[Description of the task] Look through the records below for the line holding "C8: 4.7uF (plus". Write it out exactly, with each following line through the line holding "V2: AC 10mV".

[The data]
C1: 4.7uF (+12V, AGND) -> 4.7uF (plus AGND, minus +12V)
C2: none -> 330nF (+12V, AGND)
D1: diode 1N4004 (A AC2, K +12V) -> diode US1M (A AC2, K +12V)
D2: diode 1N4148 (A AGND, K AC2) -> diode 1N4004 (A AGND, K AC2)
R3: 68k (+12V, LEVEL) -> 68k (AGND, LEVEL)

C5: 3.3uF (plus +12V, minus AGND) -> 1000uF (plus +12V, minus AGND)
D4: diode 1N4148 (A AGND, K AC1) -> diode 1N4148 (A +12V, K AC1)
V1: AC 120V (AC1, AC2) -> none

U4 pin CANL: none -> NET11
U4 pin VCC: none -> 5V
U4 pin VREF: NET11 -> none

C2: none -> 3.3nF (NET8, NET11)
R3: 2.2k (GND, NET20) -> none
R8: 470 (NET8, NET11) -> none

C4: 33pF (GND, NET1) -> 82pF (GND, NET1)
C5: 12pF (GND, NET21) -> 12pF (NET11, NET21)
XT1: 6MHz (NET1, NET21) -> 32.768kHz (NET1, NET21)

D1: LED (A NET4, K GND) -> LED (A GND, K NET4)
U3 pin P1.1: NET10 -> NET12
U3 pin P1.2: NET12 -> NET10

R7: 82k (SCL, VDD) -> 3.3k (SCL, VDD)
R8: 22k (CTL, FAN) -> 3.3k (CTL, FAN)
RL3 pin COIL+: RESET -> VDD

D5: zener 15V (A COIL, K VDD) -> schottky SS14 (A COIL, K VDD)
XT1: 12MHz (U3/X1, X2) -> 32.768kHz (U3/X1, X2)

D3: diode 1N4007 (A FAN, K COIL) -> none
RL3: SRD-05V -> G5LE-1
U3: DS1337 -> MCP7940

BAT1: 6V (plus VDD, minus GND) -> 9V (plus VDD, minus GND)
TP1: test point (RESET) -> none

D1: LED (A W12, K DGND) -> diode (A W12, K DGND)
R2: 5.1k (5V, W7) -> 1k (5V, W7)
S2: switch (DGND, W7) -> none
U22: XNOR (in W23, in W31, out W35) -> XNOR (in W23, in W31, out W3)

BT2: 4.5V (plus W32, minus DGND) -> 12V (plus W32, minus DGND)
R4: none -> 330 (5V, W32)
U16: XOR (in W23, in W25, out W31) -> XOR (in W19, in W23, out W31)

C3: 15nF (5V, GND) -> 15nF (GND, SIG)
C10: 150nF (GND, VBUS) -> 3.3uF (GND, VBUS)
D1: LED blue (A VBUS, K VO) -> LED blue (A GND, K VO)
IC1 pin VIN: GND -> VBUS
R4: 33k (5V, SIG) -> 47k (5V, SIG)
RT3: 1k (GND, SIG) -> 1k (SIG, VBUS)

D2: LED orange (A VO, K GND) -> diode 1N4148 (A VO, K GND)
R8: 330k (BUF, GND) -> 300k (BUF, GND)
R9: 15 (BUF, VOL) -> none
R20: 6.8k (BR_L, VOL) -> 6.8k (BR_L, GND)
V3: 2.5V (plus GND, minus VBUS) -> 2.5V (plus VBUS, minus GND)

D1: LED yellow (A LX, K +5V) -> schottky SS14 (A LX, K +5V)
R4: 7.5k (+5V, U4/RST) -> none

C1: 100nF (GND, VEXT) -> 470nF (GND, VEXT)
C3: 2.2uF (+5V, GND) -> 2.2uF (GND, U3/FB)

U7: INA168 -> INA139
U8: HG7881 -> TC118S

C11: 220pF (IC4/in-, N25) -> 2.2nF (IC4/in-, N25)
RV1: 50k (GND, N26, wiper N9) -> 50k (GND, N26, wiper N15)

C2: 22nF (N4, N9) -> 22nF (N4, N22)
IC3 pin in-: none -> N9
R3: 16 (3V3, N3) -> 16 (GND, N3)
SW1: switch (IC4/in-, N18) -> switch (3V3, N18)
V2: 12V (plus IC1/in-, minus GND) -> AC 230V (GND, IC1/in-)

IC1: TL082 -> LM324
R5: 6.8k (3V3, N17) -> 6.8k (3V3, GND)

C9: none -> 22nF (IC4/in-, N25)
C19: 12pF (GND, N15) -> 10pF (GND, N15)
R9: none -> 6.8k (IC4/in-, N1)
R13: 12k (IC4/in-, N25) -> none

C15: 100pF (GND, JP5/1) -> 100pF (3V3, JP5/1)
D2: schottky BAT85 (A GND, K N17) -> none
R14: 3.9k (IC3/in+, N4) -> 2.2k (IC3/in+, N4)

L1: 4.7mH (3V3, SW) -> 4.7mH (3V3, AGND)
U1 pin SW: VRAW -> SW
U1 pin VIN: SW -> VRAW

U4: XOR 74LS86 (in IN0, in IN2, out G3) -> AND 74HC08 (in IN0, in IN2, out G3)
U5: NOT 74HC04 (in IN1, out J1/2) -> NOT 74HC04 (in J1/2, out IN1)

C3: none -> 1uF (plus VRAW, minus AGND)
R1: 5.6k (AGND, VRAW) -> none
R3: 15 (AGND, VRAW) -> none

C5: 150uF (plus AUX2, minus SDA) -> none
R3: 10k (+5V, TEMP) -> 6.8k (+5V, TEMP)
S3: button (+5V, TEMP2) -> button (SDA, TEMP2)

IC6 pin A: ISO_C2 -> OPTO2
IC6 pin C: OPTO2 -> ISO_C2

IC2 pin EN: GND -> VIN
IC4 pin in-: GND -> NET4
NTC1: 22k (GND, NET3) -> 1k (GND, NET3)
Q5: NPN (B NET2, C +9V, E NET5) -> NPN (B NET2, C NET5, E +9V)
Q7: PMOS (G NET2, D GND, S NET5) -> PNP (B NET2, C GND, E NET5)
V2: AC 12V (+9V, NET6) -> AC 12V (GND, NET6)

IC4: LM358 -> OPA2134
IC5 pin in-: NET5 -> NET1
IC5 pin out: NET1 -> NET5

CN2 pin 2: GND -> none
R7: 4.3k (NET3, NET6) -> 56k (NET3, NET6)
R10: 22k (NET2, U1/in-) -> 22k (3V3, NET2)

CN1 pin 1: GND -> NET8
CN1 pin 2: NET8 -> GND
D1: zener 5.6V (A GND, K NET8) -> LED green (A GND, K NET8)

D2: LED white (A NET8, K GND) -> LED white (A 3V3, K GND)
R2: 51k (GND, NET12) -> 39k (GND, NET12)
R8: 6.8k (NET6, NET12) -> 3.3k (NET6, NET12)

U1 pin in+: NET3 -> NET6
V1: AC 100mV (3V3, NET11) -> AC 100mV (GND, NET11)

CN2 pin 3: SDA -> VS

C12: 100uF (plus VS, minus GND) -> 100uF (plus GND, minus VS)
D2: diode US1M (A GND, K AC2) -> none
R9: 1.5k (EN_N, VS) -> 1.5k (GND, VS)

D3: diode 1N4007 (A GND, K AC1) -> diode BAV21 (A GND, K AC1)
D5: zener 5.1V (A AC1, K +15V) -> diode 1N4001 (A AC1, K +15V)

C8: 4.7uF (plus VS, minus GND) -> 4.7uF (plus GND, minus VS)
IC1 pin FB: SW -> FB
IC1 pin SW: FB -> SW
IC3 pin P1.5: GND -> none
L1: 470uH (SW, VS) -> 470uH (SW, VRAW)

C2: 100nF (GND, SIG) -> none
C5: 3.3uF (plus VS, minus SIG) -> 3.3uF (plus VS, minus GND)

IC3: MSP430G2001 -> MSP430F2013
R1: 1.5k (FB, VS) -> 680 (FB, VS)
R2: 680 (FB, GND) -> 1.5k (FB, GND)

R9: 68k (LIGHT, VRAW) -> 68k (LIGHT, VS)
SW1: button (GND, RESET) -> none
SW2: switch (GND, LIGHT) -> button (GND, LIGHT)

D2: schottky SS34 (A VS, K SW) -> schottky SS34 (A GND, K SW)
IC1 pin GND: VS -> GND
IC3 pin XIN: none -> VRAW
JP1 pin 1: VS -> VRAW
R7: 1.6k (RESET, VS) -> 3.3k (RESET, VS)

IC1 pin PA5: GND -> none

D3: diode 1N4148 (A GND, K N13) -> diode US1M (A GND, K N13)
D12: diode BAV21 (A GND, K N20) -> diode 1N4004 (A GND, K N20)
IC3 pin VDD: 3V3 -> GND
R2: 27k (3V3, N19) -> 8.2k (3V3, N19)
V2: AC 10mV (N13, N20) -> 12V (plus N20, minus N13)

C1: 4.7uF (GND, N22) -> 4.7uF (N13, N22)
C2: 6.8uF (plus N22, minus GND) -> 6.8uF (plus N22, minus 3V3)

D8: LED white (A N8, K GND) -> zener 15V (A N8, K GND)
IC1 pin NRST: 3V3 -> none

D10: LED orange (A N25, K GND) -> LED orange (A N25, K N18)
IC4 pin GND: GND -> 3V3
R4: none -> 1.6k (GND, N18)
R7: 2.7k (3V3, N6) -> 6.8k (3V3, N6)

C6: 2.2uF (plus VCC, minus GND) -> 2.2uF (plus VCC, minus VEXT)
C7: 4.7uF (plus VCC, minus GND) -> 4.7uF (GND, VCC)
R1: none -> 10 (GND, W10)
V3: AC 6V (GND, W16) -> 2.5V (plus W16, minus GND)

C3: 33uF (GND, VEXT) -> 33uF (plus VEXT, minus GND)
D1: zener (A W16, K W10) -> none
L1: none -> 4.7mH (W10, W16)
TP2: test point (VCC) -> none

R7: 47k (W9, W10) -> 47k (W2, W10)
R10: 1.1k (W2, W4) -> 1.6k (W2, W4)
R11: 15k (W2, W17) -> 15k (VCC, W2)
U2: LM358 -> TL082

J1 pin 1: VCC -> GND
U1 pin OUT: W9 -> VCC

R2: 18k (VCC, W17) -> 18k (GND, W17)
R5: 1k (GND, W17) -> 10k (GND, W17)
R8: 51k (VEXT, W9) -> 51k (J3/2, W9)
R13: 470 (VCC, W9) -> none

[Result of this exercise]
C8: 4.7uF (plus VS, minus GND) -> 4.7uF (plus GND, minus VS)
IC1 pin FB: SW -> FB
IC1 pin SW: FB -> SW
IC3 pin P1.5: GND -> none
L1: 470uH (SW, VS) -> 470uH (SW, VRAW)

C2: 100nF (GND, SIG) -> none
C5: 3.3uF (plus VS, minus SIG) -> 3.3uF (plus VS, minus GND)

IC3: MSP430G2001 -> MSP430F2013
R1: 1.5k (FB, VS) -> 680 (FB, VS)
R2: 680 (FB, GND) -> 1.5k (FB, GND)

R9: 68k (LIGHT, VRAW) -> 68k (LIGHT, VS)
SW1: button (GND, RESET) -> none
SW2: switch (GND, LIGHT) -> button (GND, LIGHT)

D2: schottky SS34 (A VS, K SW) -> schottky SS34 (A GND, K SW)
IC1 pin GND: VS -> GND
IC3 pin XIN: none -> VRAW
JP1 pin 1: VS -> VRAW
R7: 1.6k (RESET, VS) -> 3.3k (RESET, VS)

IC1 pin PA5: GND -> none

D3: diode 1N4148 (A GND, K N13) -> diode US1M (A GND, K N13)
D12: diode BAV21 (A GND, K N20) -> diode 1N4004 (A GND, K N20)
IC3 pin VDD: 3V3 -> GND
R2: 27k (3V3, N19) -> 8.2k (3V3, N19)
V2: AC 10mV (N13, N20) -> 12V (plus N20, minus N13)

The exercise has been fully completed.